> Required action
A faithful copy is needed of the lines below from the one with "brown star: (37, 145) -> (26, 122), moved" up to and including the one with "blue cross: (693, 613)"; set it down with no pictures and no other lines.

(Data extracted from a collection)
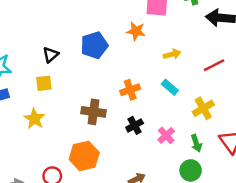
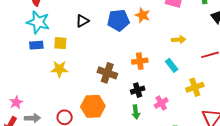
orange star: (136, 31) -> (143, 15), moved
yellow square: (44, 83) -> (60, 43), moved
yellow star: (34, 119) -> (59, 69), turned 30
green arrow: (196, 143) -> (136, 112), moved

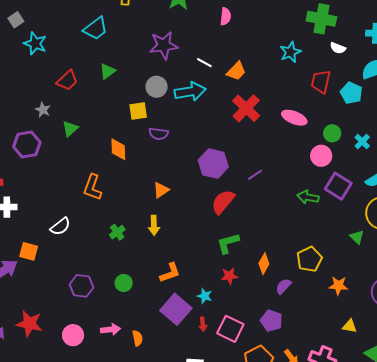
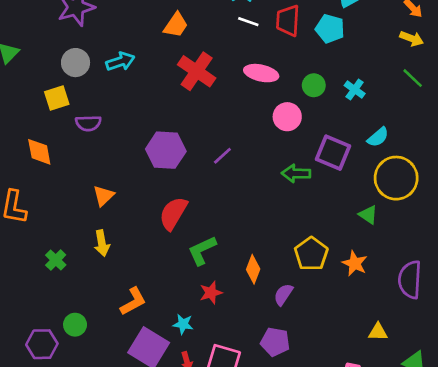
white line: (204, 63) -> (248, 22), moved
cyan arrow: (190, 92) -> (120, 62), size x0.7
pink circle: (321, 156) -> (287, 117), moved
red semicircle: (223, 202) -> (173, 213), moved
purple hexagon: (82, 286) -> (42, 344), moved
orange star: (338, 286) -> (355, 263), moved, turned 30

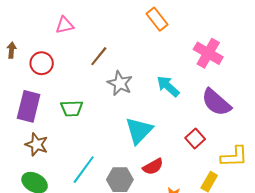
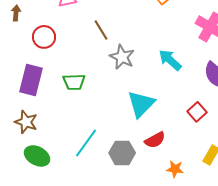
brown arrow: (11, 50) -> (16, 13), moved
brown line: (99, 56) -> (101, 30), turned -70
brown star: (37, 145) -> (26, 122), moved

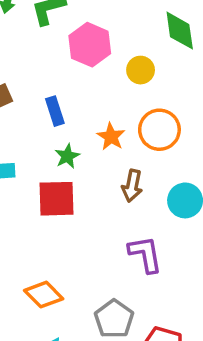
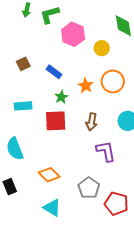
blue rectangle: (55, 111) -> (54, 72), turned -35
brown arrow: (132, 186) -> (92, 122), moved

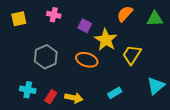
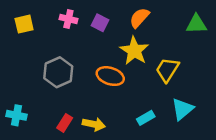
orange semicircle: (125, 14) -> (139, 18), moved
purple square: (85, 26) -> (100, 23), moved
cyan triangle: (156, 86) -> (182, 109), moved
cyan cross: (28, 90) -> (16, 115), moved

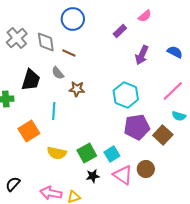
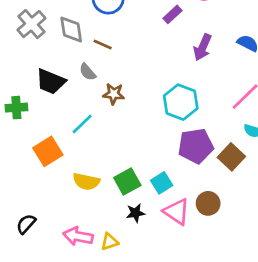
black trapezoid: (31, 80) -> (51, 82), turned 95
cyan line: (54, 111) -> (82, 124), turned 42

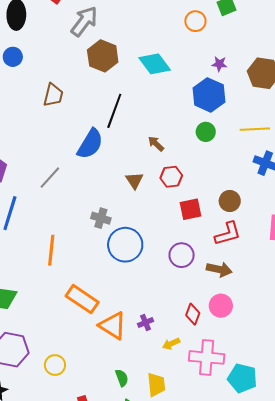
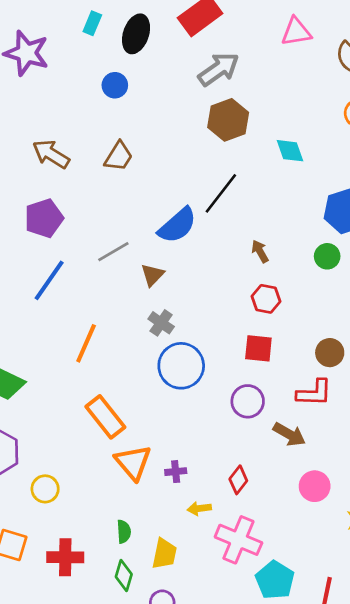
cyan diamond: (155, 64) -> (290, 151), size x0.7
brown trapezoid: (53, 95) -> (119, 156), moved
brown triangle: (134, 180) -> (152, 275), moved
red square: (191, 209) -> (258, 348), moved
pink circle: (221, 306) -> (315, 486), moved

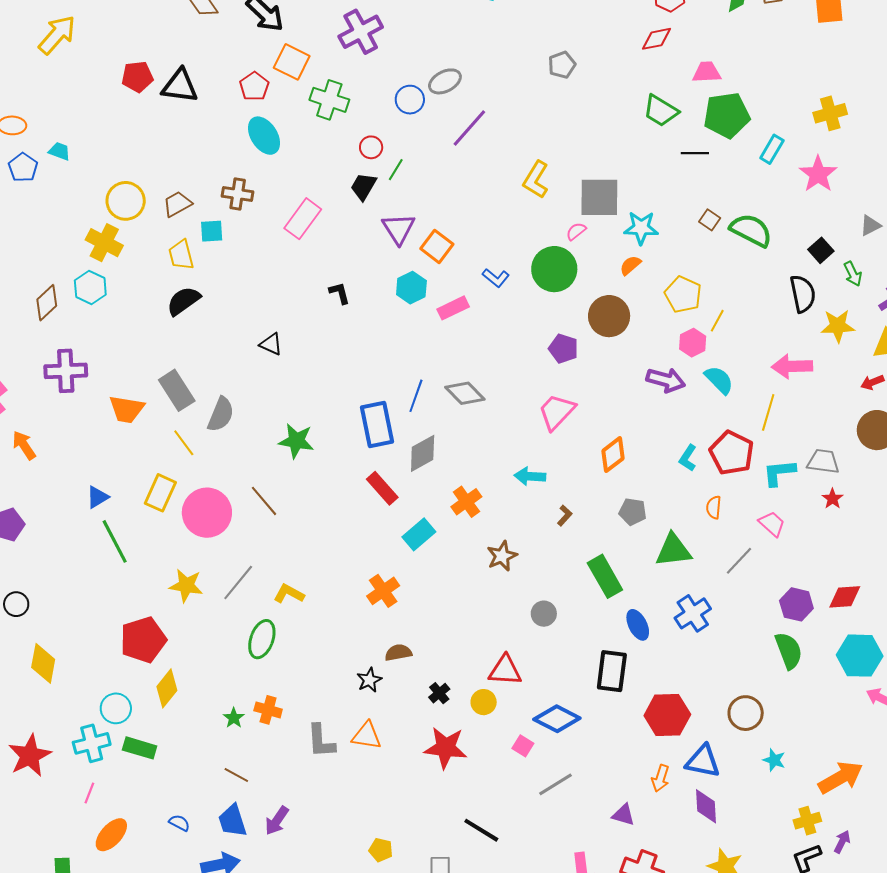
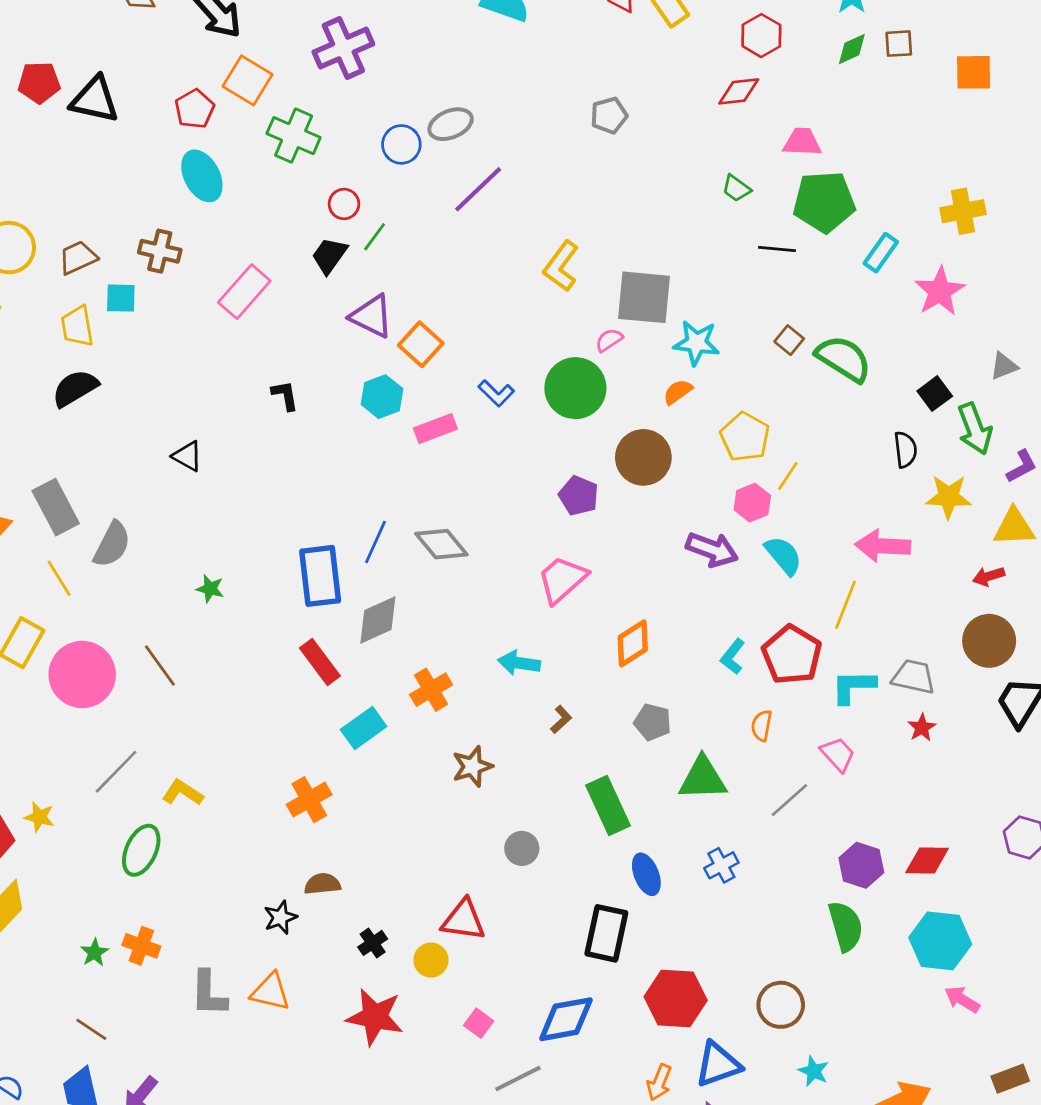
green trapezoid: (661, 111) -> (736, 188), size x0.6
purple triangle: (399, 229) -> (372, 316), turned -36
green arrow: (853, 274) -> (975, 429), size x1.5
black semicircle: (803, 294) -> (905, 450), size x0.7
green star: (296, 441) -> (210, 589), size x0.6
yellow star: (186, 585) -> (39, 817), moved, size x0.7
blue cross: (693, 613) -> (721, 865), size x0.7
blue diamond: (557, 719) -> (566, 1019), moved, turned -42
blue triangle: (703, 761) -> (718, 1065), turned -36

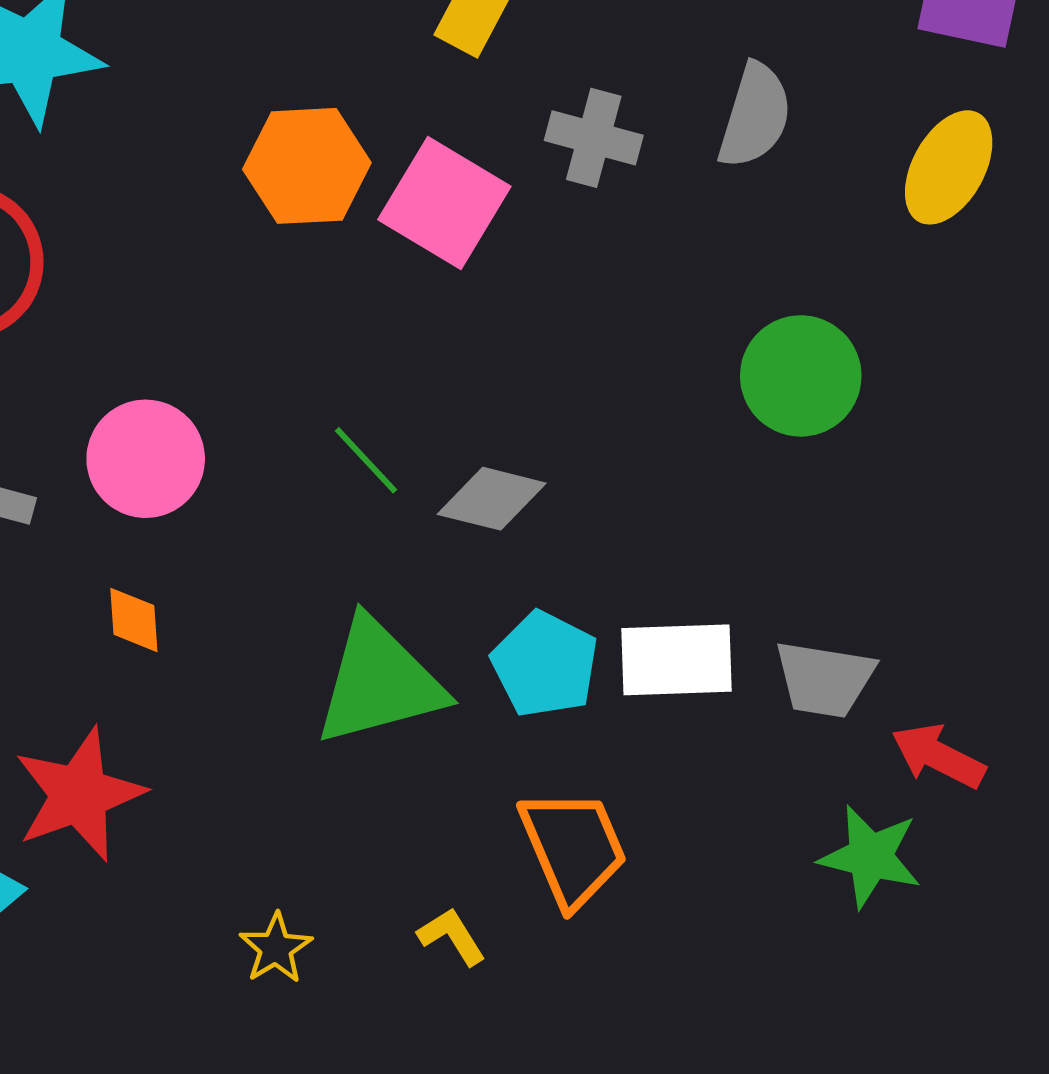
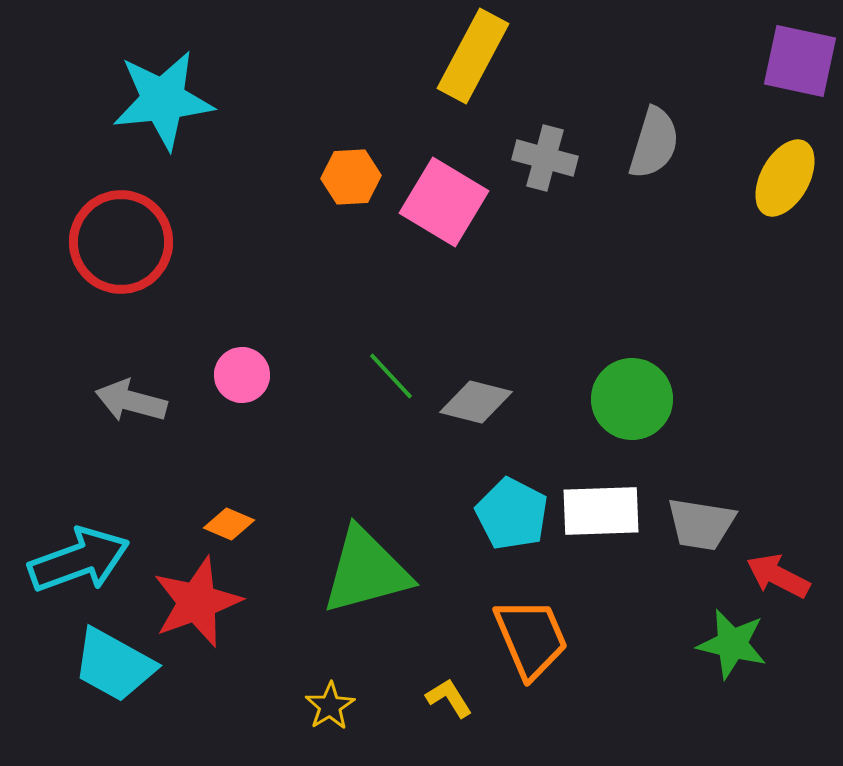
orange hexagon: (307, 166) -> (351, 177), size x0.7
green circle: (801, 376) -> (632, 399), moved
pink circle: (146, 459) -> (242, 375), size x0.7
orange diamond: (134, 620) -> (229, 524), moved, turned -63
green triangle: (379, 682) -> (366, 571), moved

> Exercise answer
brown star: (37, 145) -> (26, 122), moved

blue rectangle: (55, 111) -> (54, 72), turned -35
brown arrow: (132, 186) -> (92, 122), moved

orange semicircle: (125, 14) -> (139, 18), moved
purple square: (85, 26) -> (100, 23), moved
cyan triangle: (156, 86) -> (182, 109), moved
cyan cross: (28, 90) -> (16, 115), moved

black trapezoid: (31, 80) -> (51, 82), turned 95
cyan line: (54, 111) -> (82, 124), turned 42

cyan diamond: (155, 64) -> (290, 151), size x0.7
brown trapezoid: (53, 95) -> (119, 156), moved
brown triangle: (134, 180) -> (152, 275), moved
red square: (191, 209) -> (258, 348), moved
pink circle: (221, 306) -> (315, 486), moved

green trapezoid: (661, 111) -> (736, 188), size x0.6
purple triangle: (399, 229) -> (372, 316), turned -36
green arrow: (853, 274) -> (975, 429), size x1.5
black semicircle: (803, 294) -> (905, 450), size x0.7
green star: (296, 441) -> (210, 589), size x0.6
yellow star: (186, 585) -> (39, 817), moved, size x0.7
blue cross: (693, 613) -> (721, 865), size x0.7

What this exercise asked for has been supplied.